[[ Records for the exercise open ]]

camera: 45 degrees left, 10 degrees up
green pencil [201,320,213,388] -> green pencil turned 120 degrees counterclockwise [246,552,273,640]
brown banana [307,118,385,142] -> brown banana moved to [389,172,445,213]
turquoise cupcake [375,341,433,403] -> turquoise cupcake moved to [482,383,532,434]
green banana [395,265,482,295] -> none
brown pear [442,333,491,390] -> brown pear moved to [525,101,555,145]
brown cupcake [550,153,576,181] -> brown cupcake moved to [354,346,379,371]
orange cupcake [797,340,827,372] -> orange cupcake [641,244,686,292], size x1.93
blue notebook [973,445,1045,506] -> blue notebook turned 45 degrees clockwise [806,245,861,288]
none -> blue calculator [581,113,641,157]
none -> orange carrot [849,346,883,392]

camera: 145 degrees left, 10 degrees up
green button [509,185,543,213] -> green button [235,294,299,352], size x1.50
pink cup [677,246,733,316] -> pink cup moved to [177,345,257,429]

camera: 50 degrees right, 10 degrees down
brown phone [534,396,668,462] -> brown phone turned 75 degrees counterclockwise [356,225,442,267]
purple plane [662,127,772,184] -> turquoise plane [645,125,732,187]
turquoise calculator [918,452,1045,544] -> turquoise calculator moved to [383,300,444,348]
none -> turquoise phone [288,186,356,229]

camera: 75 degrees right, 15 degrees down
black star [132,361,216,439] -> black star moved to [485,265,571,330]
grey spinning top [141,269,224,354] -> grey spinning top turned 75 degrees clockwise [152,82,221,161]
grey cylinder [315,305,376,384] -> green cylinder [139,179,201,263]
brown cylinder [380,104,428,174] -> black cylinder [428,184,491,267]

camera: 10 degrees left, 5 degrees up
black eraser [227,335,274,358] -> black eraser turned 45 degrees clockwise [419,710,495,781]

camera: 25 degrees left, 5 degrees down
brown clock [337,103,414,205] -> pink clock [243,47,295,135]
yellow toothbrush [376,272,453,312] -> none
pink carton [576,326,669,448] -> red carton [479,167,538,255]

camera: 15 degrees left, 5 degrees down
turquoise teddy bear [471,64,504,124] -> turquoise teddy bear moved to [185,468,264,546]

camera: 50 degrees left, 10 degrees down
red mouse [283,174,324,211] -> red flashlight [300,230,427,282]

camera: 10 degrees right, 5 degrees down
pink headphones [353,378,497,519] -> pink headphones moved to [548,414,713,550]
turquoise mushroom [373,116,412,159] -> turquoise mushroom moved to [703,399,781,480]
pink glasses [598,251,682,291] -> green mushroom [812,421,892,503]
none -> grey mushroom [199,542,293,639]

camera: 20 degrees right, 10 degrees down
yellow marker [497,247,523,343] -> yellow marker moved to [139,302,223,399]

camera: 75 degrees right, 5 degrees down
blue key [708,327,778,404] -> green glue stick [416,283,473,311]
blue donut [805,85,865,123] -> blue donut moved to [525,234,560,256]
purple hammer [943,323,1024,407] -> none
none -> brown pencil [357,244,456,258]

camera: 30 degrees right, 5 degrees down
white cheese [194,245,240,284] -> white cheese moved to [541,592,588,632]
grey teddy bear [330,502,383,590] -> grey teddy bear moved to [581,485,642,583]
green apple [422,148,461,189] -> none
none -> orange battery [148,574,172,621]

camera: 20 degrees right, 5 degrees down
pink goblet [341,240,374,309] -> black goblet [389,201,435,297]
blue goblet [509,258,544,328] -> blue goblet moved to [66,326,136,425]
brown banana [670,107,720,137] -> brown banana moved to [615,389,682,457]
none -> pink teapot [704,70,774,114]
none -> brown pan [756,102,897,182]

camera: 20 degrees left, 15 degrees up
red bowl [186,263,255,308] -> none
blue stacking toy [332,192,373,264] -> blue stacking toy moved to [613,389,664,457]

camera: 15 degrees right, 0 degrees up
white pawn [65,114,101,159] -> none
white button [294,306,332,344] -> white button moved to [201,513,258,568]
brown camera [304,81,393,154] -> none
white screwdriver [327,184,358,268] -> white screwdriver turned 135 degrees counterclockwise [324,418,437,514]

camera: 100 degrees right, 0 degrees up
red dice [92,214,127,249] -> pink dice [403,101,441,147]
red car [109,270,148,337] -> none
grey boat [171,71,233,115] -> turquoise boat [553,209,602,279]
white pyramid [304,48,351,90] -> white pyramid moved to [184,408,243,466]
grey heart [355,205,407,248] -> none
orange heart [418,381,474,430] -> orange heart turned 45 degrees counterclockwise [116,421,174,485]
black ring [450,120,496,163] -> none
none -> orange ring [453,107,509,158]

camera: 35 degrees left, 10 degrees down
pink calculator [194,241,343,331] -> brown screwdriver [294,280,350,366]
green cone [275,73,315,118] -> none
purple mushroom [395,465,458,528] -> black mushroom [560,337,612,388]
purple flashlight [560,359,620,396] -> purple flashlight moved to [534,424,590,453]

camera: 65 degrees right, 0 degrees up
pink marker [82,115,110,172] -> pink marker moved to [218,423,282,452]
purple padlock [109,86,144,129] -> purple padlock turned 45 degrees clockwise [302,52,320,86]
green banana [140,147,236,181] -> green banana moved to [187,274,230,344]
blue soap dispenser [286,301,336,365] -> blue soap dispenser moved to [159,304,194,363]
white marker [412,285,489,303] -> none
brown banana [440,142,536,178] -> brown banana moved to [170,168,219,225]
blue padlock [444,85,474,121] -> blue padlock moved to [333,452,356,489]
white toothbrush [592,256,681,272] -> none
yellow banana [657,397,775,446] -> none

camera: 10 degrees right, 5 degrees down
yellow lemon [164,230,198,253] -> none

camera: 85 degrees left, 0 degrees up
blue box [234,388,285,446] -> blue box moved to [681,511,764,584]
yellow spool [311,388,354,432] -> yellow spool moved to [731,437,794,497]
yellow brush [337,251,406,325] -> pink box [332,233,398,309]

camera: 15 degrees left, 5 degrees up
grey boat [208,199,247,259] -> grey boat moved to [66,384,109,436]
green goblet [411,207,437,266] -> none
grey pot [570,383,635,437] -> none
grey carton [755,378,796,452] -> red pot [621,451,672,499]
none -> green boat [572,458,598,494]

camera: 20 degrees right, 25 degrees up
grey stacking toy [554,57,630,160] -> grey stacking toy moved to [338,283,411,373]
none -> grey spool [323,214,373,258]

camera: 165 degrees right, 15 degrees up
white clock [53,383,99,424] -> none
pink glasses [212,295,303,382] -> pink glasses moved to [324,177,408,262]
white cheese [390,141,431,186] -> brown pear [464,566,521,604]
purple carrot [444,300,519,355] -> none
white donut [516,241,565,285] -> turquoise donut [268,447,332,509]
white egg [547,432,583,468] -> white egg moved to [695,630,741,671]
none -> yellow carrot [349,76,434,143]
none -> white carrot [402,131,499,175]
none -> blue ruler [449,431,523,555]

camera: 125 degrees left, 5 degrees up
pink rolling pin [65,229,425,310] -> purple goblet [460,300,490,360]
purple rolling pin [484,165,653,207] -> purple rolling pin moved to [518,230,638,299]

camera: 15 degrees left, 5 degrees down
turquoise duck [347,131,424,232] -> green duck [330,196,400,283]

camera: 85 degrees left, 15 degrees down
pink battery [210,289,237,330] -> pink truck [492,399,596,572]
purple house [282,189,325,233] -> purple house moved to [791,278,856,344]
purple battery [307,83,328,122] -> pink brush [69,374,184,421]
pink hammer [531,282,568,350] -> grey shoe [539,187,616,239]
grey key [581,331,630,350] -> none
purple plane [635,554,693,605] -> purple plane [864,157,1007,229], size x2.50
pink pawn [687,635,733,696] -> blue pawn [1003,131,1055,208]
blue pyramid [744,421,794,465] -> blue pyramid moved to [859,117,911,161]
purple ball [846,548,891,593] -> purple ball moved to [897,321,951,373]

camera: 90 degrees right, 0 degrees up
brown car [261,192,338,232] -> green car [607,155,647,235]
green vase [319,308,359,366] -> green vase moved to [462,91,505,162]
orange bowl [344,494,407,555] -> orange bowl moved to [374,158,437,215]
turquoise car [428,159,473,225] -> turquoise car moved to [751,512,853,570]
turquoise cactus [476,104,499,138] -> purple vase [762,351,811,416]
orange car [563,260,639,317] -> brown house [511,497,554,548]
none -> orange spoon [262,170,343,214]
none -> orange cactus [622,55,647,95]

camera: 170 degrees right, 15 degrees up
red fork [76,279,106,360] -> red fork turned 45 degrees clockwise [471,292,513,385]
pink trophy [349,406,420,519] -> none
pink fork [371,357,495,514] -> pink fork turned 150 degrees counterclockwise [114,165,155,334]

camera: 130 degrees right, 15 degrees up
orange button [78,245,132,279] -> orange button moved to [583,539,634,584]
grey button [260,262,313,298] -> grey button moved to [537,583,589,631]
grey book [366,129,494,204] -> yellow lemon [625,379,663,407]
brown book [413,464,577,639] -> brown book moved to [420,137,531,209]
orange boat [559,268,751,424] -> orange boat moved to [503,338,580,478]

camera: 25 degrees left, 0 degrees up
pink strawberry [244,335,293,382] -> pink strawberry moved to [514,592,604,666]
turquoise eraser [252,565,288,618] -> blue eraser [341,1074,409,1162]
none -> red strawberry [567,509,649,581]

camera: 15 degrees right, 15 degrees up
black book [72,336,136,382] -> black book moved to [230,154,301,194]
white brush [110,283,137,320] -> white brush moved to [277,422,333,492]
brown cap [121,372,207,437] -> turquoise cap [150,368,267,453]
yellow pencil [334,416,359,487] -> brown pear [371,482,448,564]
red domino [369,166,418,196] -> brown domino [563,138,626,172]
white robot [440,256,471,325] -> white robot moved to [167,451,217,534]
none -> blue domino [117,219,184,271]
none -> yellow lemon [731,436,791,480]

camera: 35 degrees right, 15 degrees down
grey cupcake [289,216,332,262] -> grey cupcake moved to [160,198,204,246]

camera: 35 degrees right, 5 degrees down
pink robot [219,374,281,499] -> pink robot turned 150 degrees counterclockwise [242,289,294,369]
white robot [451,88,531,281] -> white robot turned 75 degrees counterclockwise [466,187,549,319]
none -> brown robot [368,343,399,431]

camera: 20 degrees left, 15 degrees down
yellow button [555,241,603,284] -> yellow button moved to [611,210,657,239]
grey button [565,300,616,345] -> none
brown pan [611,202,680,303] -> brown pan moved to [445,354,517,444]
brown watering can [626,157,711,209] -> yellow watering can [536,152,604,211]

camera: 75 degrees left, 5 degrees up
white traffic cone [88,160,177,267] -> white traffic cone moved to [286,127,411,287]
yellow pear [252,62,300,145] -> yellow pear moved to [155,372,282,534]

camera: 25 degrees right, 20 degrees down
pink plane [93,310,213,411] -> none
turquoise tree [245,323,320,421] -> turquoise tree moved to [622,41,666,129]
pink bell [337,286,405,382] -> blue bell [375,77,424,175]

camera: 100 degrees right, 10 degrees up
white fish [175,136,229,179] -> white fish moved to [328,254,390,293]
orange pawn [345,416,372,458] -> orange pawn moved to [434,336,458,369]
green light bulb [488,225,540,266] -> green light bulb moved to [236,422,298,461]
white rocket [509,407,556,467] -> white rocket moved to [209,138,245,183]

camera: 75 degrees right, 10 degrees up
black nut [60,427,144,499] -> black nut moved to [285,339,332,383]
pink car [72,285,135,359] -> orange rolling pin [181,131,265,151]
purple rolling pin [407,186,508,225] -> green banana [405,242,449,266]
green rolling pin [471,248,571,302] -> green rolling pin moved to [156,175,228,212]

[[ Records for the exercise closed ]]

### Work instructions
Which lines above hold the string "carrot"? Show each of them.

### Written reply
none -> orange carrot [849,346,883,392]
purple carrot [444,300,519,355] -> none
none -> yellow carrot [349,76,434,143]
none -> white carrot [402,131,499,175]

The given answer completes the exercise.